Data to examine:
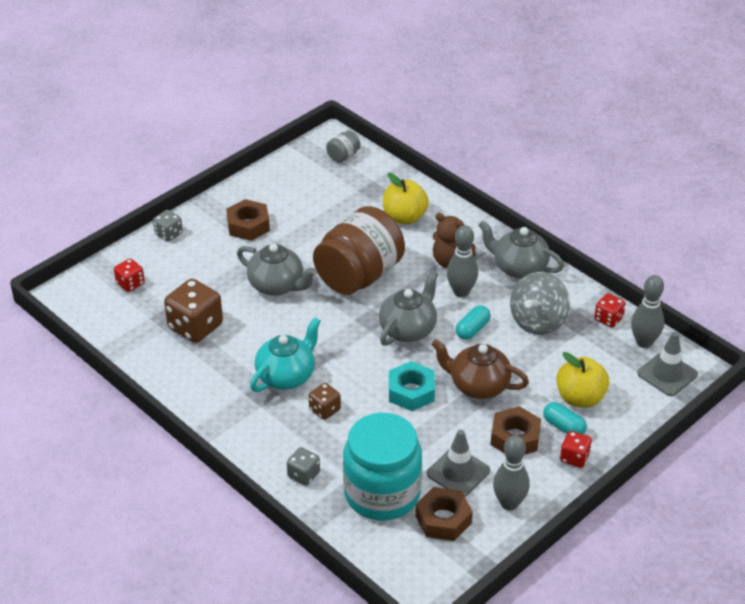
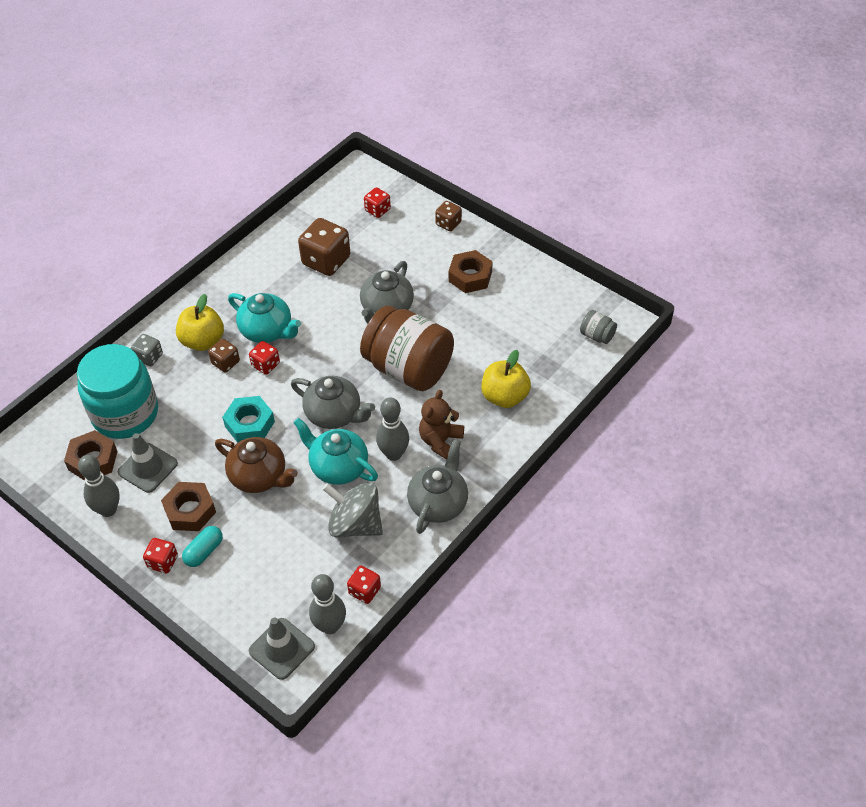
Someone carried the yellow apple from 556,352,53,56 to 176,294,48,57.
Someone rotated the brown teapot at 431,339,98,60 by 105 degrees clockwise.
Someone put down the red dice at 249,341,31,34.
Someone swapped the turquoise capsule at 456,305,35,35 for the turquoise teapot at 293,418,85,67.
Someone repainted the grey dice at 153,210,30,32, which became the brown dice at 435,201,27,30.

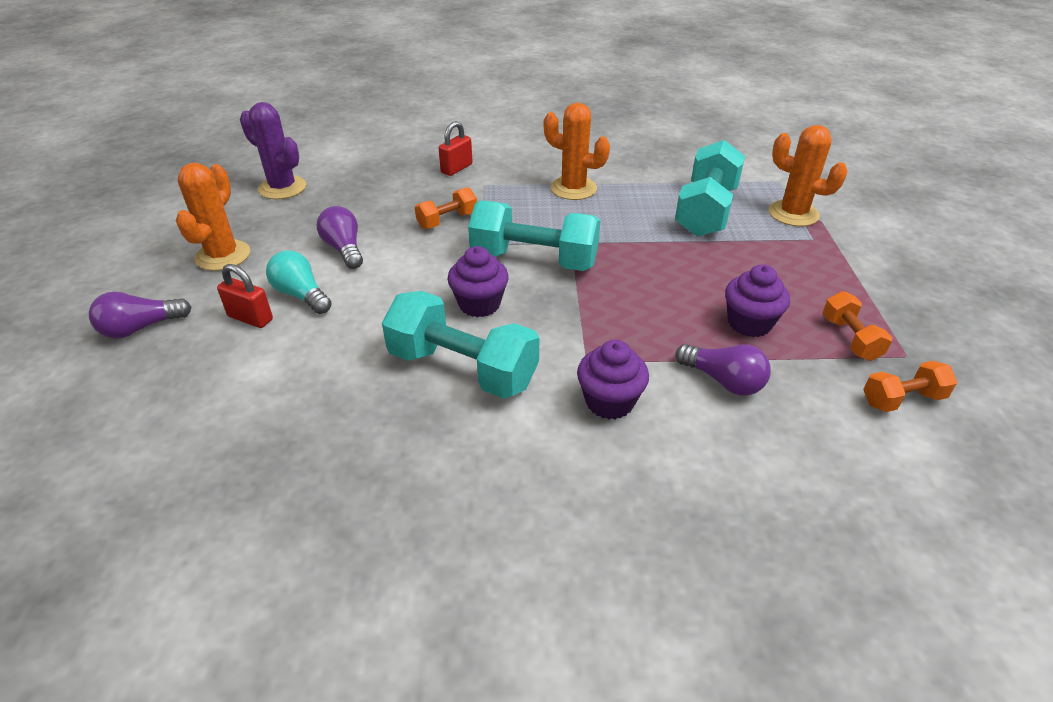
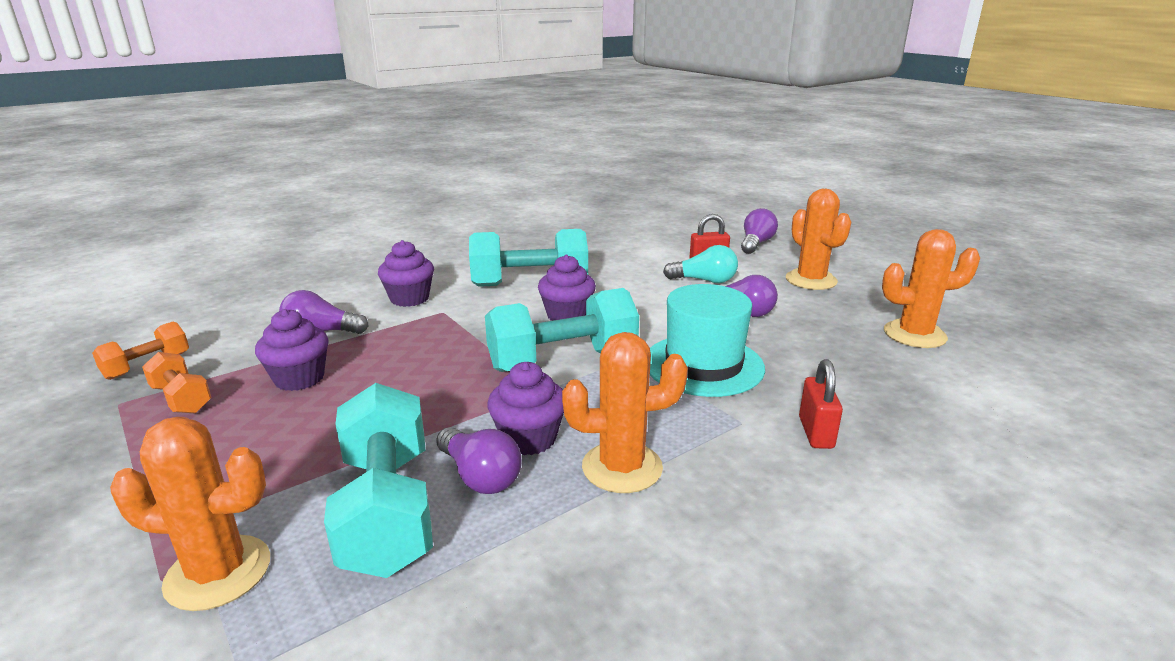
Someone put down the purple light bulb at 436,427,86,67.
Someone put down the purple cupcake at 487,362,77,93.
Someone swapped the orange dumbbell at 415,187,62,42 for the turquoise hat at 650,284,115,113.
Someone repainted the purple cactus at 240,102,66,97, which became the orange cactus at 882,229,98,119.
---
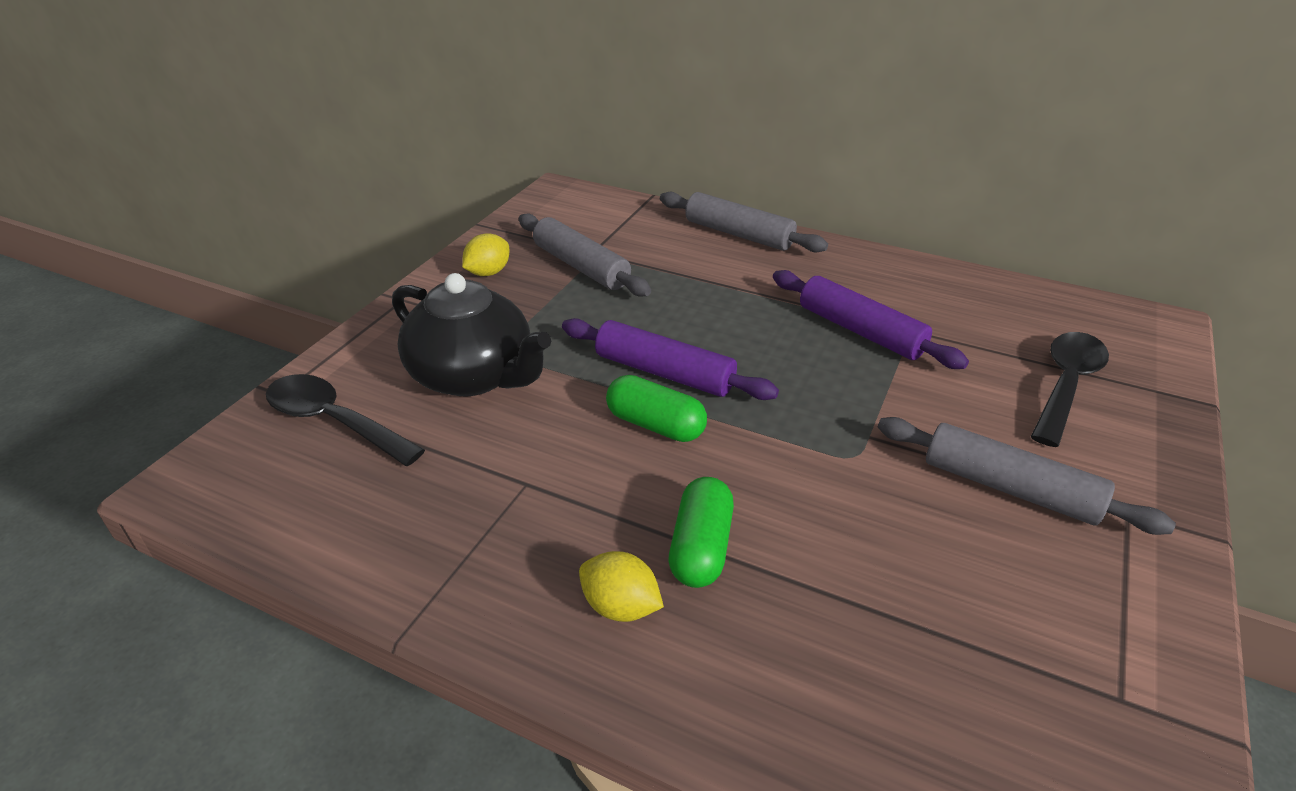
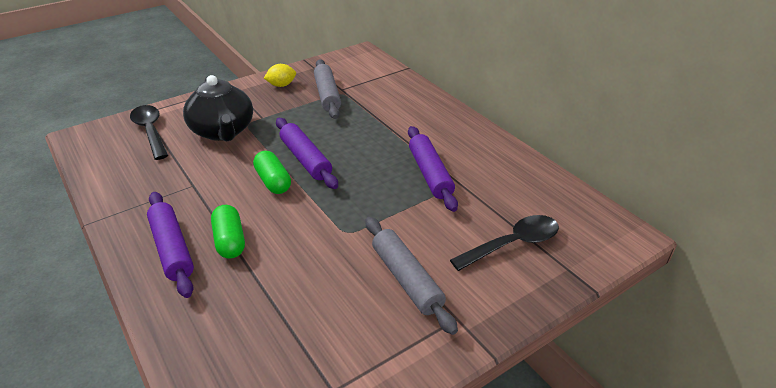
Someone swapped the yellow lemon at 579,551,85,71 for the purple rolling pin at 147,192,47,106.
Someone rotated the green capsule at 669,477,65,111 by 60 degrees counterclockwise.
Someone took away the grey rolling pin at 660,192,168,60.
==
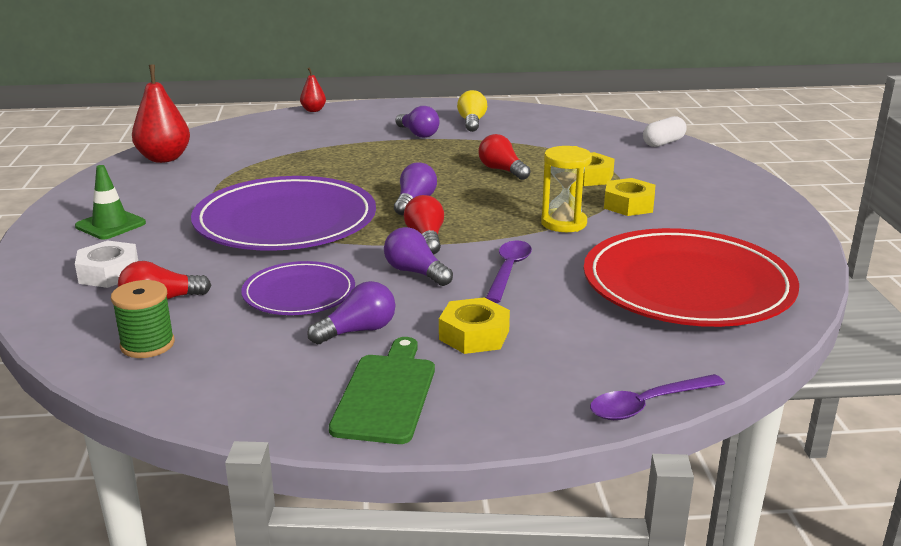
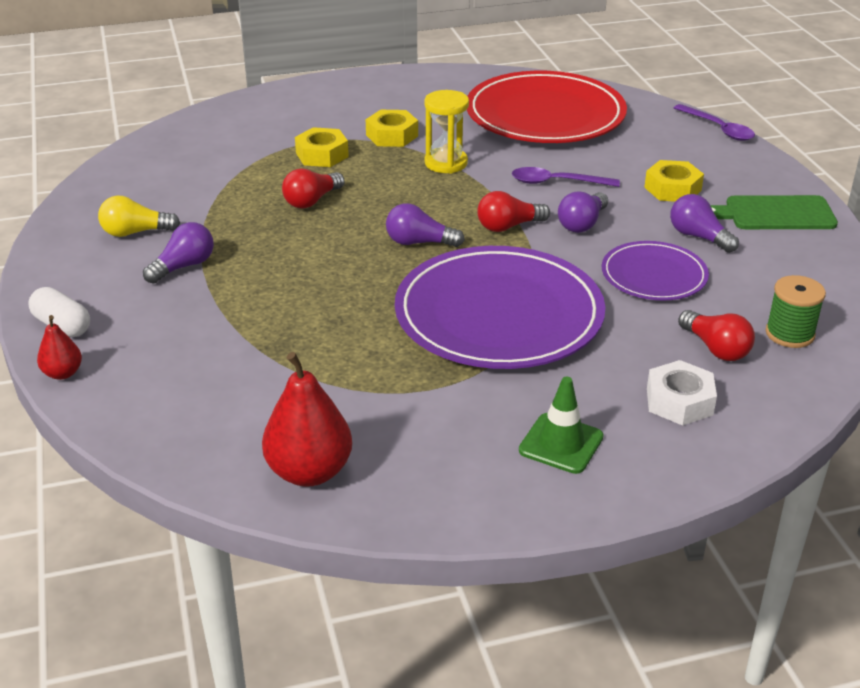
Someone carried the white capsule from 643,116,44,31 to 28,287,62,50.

About this exercise:
Among the entries above, the line containing "Someone rotated the brown", the line containing "Someone swapped the turquoise", and all lines between them are to be restated word for word; nothing else belongs in the reply.

Solution:
Someone rotated the brown teapot at 431,339,98,60 by 105 degrees clockwise.
Someone put down the red dice at 249,341,31,34.
Someone swapped the turquoise capsule at 456,305,35,35 for the turquoise teapot at 293,418,85,67.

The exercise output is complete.